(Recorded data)
>> START

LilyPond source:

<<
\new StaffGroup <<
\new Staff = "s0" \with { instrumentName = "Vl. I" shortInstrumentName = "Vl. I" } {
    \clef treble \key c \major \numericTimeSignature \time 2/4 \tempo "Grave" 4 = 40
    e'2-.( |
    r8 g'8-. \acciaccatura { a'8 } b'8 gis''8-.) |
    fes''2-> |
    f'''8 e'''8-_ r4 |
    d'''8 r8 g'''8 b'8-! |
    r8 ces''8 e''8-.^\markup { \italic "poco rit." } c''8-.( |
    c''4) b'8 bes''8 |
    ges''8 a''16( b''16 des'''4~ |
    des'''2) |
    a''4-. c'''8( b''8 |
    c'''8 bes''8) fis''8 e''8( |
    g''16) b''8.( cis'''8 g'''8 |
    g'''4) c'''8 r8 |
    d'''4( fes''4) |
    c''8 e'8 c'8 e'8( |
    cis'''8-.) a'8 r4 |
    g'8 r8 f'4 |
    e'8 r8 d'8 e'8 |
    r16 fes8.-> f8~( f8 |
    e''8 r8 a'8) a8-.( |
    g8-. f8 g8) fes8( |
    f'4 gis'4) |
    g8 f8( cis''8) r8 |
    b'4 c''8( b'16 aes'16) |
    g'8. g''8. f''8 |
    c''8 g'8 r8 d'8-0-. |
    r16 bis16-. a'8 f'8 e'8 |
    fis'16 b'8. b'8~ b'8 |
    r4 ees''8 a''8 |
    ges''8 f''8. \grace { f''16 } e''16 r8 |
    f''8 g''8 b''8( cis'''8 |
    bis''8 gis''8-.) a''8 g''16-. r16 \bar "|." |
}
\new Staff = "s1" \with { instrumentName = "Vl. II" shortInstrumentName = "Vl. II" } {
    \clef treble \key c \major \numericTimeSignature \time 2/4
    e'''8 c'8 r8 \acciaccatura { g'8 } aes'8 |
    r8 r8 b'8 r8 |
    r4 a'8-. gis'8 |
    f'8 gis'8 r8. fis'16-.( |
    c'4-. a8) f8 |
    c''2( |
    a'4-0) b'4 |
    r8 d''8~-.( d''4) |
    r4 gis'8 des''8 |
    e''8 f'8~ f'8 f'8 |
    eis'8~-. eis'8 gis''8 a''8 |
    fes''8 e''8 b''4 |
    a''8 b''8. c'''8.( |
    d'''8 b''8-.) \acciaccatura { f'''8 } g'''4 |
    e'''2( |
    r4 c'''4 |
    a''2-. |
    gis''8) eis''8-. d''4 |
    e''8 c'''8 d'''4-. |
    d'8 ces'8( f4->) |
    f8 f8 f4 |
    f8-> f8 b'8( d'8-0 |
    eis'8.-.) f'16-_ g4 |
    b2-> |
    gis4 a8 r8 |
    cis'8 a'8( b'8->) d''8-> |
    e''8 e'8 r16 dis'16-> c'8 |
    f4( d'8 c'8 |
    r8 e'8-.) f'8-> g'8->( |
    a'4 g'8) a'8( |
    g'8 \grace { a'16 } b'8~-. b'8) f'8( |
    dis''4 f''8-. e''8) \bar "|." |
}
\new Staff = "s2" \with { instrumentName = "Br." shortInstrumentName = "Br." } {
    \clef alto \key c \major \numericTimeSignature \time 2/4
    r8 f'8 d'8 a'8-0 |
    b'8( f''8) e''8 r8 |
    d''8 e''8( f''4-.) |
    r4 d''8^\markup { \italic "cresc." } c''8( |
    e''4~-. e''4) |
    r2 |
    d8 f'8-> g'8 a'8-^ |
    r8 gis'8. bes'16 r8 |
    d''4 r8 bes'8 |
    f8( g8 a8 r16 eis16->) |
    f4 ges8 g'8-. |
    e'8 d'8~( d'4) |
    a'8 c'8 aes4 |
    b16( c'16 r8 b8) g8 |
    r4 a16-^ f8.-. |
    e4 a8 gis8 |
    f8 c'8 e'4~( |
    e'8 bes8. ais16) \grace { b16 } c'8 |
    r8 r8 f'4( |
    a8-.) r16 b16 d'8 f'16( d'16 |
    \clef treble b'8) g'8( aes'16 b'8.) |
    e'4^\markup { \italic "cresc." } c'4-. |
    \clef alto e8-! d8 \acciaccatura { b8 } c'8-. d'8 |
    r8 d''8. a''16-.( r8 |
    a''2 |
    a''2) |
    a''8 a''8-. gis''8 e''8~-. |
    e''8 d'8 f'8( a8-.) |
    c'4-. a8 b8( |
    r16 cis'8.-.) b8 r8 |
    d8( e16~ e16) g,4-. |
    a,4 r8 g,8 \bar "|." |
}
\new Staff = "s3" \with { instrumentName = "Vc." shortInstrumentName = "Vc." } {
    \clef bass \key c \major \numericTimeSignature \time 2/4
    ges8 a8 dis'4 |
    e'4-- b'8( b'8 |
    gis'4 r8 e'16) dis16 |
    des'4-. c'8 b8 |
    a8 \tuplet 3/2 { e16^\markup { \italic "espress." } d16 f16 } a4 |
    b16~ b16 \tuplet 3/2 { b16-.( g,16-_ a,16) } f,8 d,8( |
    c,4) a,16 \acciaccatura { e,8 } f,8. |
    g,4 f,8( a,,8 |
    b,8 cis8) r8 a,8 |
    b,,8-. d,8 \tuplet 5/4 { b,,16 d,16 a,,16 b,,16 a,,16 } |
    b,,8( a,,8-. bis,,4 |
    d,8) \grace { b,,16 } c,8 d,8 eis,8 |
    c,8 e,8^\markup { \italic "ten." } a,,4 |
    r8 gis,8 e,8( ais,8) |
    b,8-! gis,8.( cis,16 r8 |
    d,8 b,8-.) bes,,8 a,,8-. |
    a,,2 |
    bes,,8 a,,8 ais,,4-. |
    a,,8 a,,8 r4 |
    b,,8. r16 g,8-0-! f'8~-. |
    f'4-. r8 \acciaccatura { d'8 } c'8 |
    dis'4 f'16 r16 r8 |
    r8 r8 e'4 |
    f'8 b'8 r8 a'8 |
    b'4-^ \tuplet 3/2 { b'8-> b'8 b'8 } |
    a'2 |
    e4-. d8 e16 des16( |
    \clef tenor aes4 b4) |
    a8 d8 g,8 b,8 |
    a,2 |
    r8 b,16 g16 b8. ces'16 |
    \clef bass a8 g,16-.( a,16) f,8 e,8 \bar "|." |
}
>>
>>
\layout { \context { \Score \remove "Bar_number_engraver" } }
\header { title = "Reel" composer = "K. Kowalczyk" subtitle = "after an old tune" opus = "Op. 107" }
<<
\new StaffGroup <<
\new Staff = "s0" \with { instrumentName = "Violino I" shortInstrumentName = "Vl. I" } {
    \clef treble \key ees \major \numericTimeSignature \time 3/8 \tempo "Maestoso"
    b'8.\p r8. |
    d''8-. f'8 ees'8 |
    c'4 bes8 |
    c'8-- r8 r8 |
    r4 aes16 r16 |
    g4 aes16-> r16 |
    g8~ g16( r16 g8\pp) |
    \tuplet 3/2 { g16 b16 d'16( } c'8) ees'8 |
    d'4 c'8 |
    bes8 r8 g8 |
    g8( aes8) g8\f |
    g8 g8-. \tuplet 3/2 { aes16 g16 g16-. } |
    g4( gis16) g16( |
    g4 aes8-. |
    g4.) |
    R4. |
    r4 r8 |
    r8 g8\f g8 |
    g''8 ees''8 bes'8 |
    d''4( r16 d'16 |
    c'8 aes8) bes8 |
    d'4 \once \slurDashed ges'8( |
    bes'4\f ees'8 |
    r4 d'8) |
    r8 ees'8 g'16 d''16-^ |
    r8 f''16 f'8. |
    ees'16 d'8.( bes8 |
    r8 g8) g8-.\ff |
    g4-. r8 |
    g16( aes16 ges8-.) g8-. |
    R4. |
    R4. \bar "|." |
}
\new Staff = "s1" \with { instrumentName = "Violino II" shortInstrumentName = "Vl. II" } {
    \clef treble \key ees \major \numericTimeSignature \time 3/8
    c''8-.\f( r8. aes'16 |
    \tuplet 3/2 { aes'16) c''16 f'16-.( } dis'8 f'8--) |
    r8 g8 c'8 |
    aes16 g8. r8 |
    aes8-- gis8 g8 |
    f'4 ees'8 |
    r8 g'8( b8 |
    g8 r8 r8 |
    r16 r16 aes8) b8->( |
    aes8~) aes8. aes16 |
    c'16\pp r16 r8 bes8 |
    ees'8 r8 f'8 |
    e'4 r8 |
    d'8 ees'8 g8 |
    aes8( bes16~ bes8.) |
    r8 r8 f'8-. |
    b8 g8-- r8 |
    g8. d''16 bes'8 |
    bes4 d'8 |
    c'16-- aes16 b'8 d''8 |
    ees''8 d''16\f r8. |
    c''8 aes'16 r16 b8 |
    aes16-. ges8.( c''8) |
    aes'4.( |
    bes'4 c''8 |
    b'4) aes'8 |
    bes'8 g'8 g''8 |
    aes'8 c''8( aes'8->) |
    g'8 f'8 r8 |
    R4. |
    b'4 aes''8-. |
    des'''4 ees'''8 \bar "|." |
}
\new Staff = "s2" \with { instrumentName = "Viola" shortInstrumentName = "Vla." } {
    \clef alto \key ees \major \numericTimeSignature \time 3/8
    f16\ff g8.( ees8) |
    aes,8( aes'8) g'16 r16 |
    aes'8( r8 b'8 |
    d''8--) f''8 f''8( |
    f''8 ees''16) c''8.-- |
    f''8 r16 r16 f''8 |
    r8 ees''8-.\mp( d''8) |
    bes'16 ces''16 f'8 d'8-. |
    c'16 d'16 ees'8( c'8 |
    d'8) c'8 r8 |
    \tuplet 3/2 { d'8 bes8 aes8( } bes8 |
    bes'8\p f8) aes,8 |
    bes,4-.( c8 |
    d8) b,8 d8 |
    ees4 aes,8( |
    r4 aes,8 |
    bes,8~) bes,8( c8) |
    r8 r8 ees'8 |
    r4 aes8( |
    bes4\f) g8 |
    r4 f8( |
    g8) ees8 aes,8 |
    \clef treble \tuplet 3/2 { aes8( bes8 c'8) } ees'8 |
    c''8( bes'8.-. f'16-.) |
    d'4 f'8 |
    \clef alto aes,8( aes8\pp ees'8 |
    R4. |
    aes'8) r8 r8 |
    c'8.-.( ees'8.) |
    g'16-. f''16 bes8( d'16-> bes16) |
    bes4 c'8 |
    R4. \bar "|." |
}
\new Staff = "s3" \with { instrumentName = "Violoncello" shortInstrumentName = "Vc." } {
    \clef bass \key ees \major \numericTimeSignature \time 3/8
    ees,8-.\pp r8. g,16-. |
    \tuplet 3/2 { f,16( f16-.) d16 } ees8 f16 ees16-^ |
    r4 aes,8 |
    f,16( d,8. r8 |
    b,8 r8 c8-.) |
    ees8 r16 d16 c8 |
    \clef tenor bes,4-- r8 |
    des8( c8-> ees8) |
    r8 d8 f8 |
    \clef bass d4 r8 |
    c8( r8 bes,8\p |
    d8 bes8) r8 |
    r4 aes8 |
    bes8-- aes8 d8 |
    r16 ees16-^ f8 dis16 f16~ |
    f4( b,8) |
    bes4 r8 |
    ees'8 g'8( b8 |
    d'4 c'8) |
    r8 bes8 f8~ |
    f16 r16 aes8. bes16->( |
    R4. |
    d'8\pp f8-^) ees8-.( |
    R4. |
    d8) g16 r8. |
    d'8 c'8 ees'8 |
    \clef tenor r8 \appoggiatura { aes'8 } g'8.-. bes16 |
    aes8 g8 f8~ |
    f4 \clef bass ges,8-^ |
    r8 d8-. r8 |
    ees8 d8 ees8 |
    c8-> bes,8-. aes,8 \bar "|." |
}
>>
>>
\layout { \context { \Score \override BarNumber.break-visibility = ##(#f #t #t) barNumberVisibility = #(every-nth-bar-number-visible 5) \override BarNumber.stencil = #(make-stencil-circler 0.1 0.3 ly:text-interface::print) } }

>> END

● Instructions to follow
Pull out every line of the data above that contains the string "tenor", treating uppercase and lowercase as distinct.

● Reply
    \clef tenor aes4 b4) |
    \clef tenor bes,4-- r8 |
    \clef tenor r8 \appoggiatura { aes'8 } g'8.-. bes16 |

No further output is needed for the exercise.